_PROMPT:_
Each record below must come back exactly as written; its pictures must not.

_MATERIAL FOR THE TASK:_
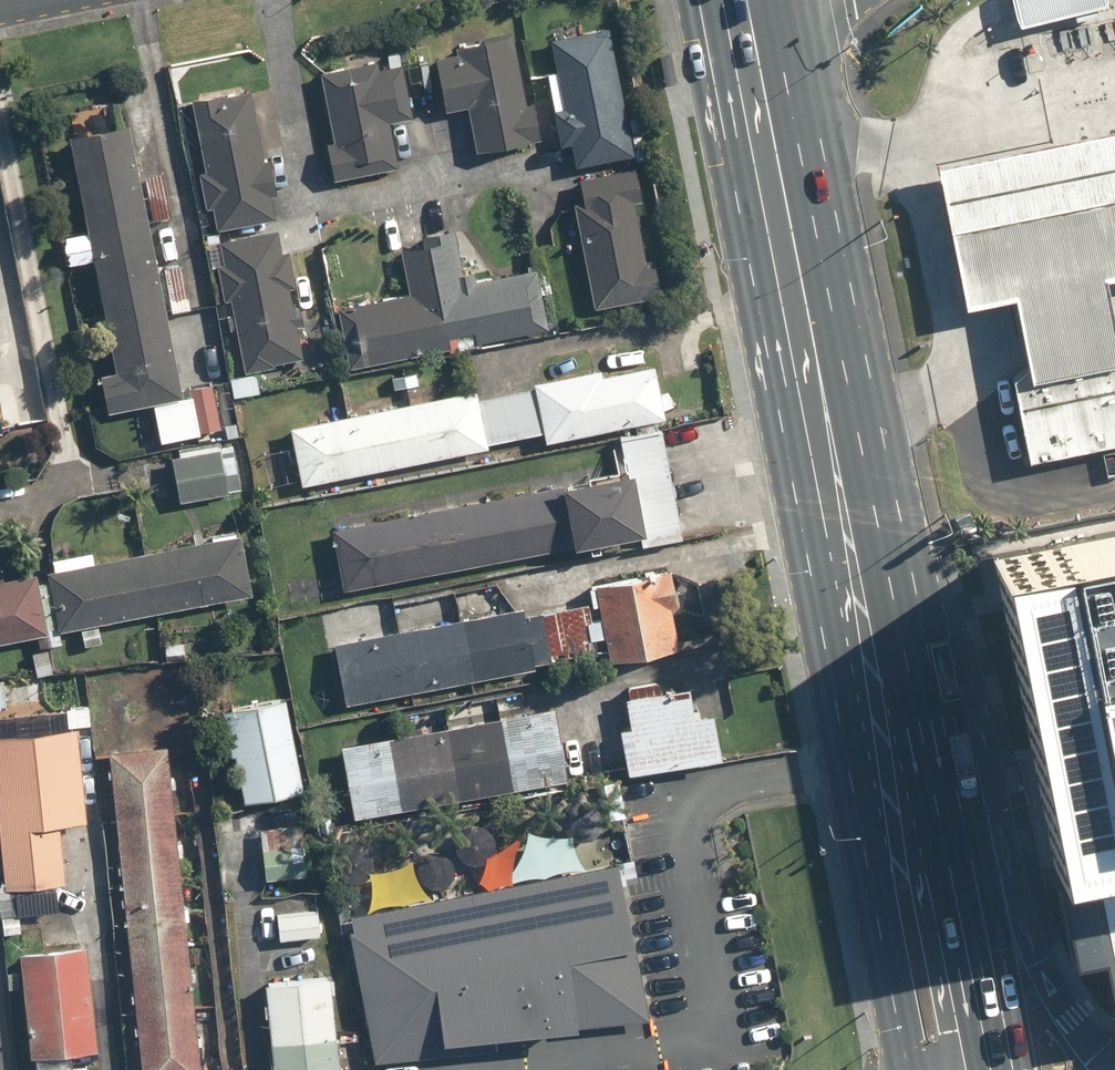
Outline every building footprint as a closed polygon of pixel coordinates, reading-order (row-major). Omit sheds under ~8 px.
[(1024,19),(1096,0),(1019,0),(1024,19)] [(608,32),(550,41),(562,113),(549,115),(554,145),(568,143),(571,167),(628,158),(608,32)] [(530,102),(517,37),(452,49),(453,55),(429,59),(439,110),(464,105),(473,154),(538,142),(530,102)] [(397,60),(319,72),(331,152),(323,154),(327,180),(394,170),(387,123),(407,120),(397,60)] [(259,161),(245,94),(185,106),(199,174),(192,176),(198,209),(209,207),(214,234),(269,223),(264,200),(272,199),(264,160),(259,161)] [(929,157),(955,307),(1003,298),(1029,452),(1114,438),(1114,334),(1110,335),(1099,270),(1114,267),(1114,125),(929,157)] [(127,126),(67,138),(112,373),(95,377),(103,414),(177,400),(160,312),(186,307),(179,266),(151,271),(141,221),(167,216),(159,174),(137,179),(127,126)] [(592,307),(657,296),(651,261),(639,263),(628,203),(639,201),(633,171),(569,183),(592,307)] [(341,370),(544,329),(532,271),(470,283),(468,273),(456,276),(448,234),(398,244),(408,294),(329,311),(341,370)] [(277,237),(212,246),(219,302),(229,301),(238,372),(227,373),(229,391),(252,389),(249,368),(299,361),(295,327),(299,327),(296,306),(286,307),(284,289),(290,288),(285,252),(279,253),(277,237)] [(472,392),(288,428),(299,486),(482,451),(480,445),(537,434),(539,443),(658,420),(649,371),(597,381),(596,374),(532,386),(533,391),(474,402),(472,392)] [(43,426),(35,382),(0,388),(0,433),(43,426)] [(204,382),(183,389),(197,436),(218,430),(204,382)] [(627,481),(332,531),(341,588),(633,538),(634,545),(676,537),(658,432),(620,438),(627,481)] [(167,459),(177,503),(238,490),(229,450),(220,452),(219,447),(167,459)] [(988,552),(1051,853),(1114,840),(1114,526),(988,552)] [(41,636),(43,648),(58,646),(56,630),(75,627),(78,644),(96,641),(93,627),(247,597),(235,537),(88,566),(86,557),(0,574),(0,642),(41,636)] [(667,574),(590,586),(602,663),(673,651),(666,609),(672,608),(667,574)] [(338,706),(587,656),(577,610),(519,621),(516,606),(456,619),(450,590),(419,596),(426,630),(397,636),(390,604),(320,619),(338,706)] [(614,734),(620,776),(715,763),(708,718),(686,721),(682,694),(627,702),(631,731),(614,734)] [(291,796),(280,704),(230,710),(240,802),(291,796)] [(550,709),(334,749),(347,820),(563,781),(550,709)] [(169,750),(107,755),(132,1069),(194,1069),(169,750)] [(0,764),(0,887),(61,884),(57,823),(94,821),(91,777),(72,778),(71,759),(0,764)] [(297,826),(257,831),(263,885),(303,880),(297,826)] [(1064,878),(1077,942),(1106,936),(1114,983),(1114,868),(1064,878)] [(613,873),(356,914),(377,1048),(635,1007),(613,873)] [(270,914),(272,941),(315,937),(313,911),(270,914)] [(81,949),(16,954),(24,1058),(89,1053),(81,949)] [(264,981),(269,1069),(334,1069),(328,977),(264,981)]
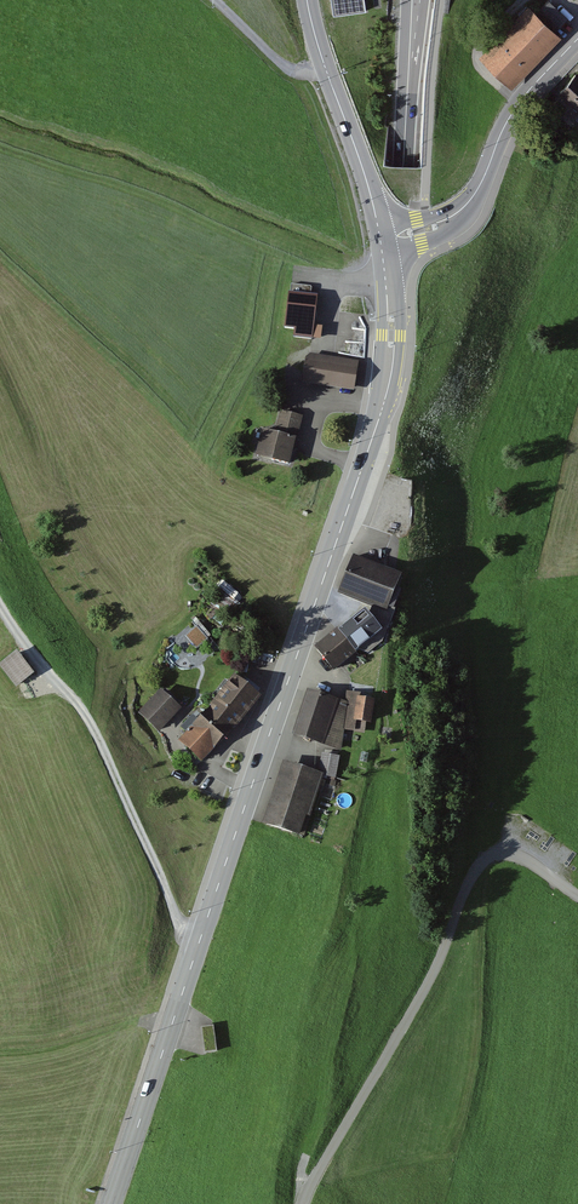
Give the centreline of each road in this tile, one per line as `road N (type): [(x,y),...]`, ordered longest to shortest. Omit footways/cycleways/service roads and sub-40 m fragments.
road 1 (trunk): [(418,0),(386,388),(269,754),(240,882),(238,982),(282,1203)]
road 2 (secondary): [(384,240),(394,337),(382,410),(114,1203)]
road 3 (tertiary): [(384,240),(438,226),(471,204),(509,119),(577,40)]
road 4 (track): [(201,936),(182,927),(82,704),(63,688)]
road 5 (secondary): [(384,240),(309,0)]
road 6 (track): [(171,1030),(143,1020),(0,1052)]
road 7 (track): [(328,72),(285,67),(213,0)]

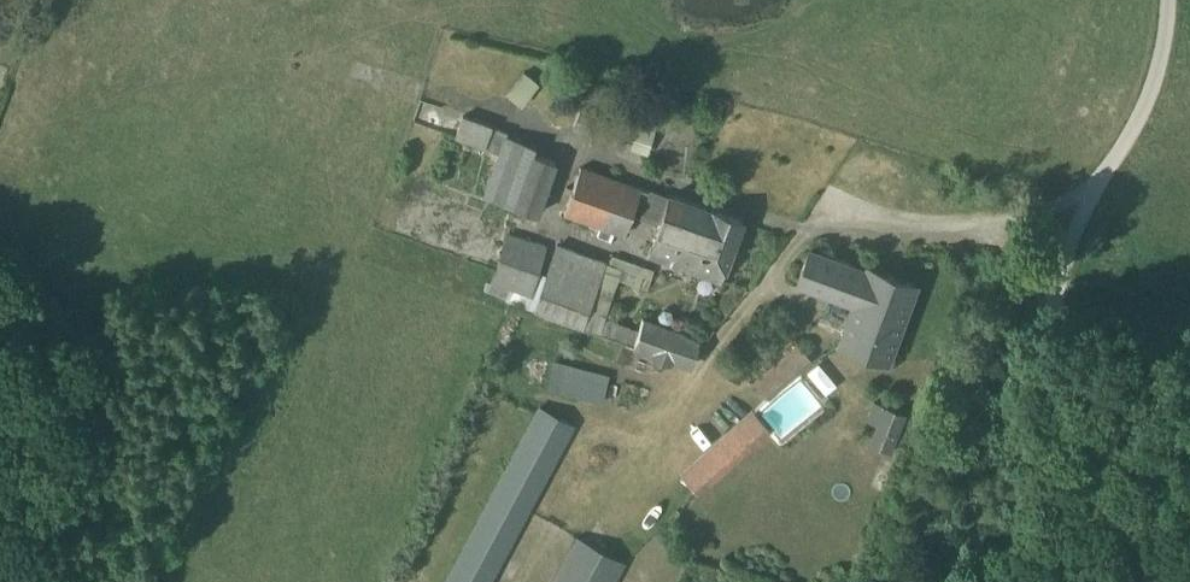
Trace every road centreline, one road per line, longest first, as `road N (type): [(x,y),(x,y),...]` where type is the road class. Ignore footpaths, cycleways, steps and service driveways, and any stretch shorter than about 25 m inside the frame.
road 1 (track): [(1073,581),(1052,312),(1097,184)]
road 2 (unclassified): [(1169,0),(1151,94),(1097,184)]

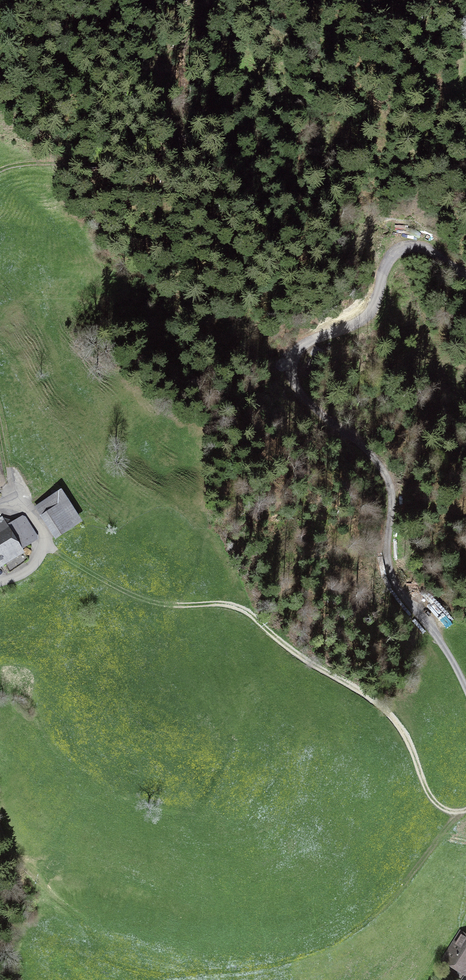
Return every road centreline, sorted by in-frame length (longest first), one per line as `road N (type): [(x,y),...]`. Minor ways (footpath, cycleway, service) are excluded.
road 1 (track): [(465,274),(429,250),(402,248),(388,261),(371,312),(309,348),(298,375),(312,404),(383,469),(393,500),(390,571),(465,690)]
road 2 (track): [(44,545),(156,602),(247,613),(389,713),(437,806),(465,810)]
road 3 (track): [(0,171),(32,156),(104,162),(173,151),(181,136),(182,44),(217,0)]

_ANSWER SPACE:_
Outline every building footprint as a closed polygon of pixel coordinates, reading-order (row-major). Omit sheds under ~8 px.
[(1024,19),(1096,0),(1019,0),(1024,19)] [(608,32),(550,41),(562,113),(549,115),(554,145),(568,143),(571,167),(628,158),(608,32)] [(530,102),(517,37),(452,49),(453,55),(429,59),(439,110),(464,105),(473,154),(538,142),(530,102)] [(397,60),(319,72),(331,152),(323,154),(327,180),(394,170),(387,123),(407,120),(397,60)] [(259,161),(245,94),(185,106),(199,174),(192,176),(198,209),(209,207),(214,234),(269,223),(264,200),(272,199),(264,160),(259,161)] [(929,157),(955,307),(1003,298),(1029,452),(1114,438),(1114,334),(1110,335),(1099,270),(1114,267),(1114,125),(929,157)] [(127,126),(67,138),(112,373),(95,377),(103,414),(177,400),(160,312),(186,307),(179,266),(151,271),(141,221),(167,216),(159,174),(137,179),(127,126)] [(592,307),(657,296),(651,261),(639,263),(628,203),(639,201),(633,171),(569,183),(592,307)] [(341,370),(544,329),(532,271),(470,283),(468,273),(456,276),(448,234),(398,244),(408,294),(329,311),(341,370)] [(277,237),(212,246),(219,302),(229,301),(238,372),(227,373),(229,391),(252,389),(249,368),(299,361),(295,327),(299,327),(296,306),(286,307),(284,289),(290,288),(285,252),(279,253),(277,237)] [(472,392),(288,428),(299,486),(482,451),(480,445),(537,434),(539,443),(658,420),(649,371),(597,381),(596,374),(532,386),(533,391),(474,402),(472,392)] [(43,426),(35,382),(0,388),(0,433),(43,426)] [(204,382),(183,389),(197,436),(218,430),(204,382)] [(627,481),(332,531),(341,588),(633,538),(634,545),(676,537),(658,432),(620,438),(627,481)] [(167,459),(177,503),(238,490),(229,450),(220,452),(219,447),(167,459)] [(988,552),(1051,853),(1114,840),(1114,526),(988,552)] [(41,636),(43,648),(58,646),(56,630),(75,627),(78,644),(96,641),(93,627),(247,597),(235,537),(88,566),(86,557),(0,574),(0,642),(41,636)] [(667,574),(590,586),(602,663),(673,651),(666,609),(672,608),(667,574)] [(338,706),(587,656),(577,610),(519,621),(516,606),(456,619),(450,590),(419,596),(426,630),(397,636),(390,604),(320,619),(338,706)] [(614,734),(620,776),(715,763),(708,718),(686,721),(682,694),(627,702),(631,731),(614,734)] [(291,796),(280,704),(230,710),(240,802),(291,796)] [(550,709),(334,749),(347,820),(563,781),(550,709)] [(169,750),(107,755),(132,1069),(194,1069),(169,750)] [(0,764),(0,887),(61,884),(57,823),(94,821),(91,777),(72,778),(71,759),(0,764)] [(297,826),(257,831),(263,885),(303,880),(297,826)] [(1064,878),(1077,942),(1106,936),(1114,983),(1114,868),(1064,878)] [(613,873),(356,914),(377,1048),(635,1007),(613,873)] [(270,914),(272,941),(315,937),(313,911),(270,914)] [(81,949),(16,954),(24,1058),(89,1053),(81,949)] [(264,981),(269,1069),(334,1069),(328,977),(264,981)]
Give the centreline of each road in this tile, one per line as `road N (type): [(x,y),...]`, ordered longest to shortest. Omit footways/cycleways/service roads and sub-40 m fragments.
road 1 (trunk): [(418,0),(386,388),(269,754),(240,882),(238,982),(282,1203)]
road 2 (secondary): [(384,240),(394,337),(382,410),(114,1203)]
road 3 (tertiary): [(384,240),(438,226),(471,204),(509,119),(577,40)]
road 4 (track): [(201,936),(182,927),(82,704),(63,688)]
road 5 (secondary): [(384,240),(309,0)]
road 6 (track): [(171,1030),(143,1020),(0,1052)]
road 7 (track): [(328,72),(285,67),(213,0)]

Trace every road centreline, one road per line, longest first, as `road N (type): [(x,y),(x,y),...]` where type is the road class. Ignore footpaths, cycleways, steps and service driveways, and any stretch shorter than about 25 m inside the frame.
road 1 (track): [(1073,581),(1052,312),(1097,184)]
road 2 (unclassified): [(1169,0),(1151,94),(1097,184)]

Return every road centreline, sorted by in-frame length (longest first), one per line as `road N (type): [(x,y),...]`. Minor ways (footpath, cycleway, service) are excluded.
road 1 (track): [(465,274),(429,250),(402,248),(388,261),(371,312),(309,348),(298,375),(312,404),(383,469),(393,500),(390,571),(465,690)]
road 2 (track): [(44,545),(156,602),(247,613),(389,713),(437,806),(465,810)]
road 3 (track): [(0,171),(32,156),(104,162),(173,151),(181,136),(182,44),(217,0)]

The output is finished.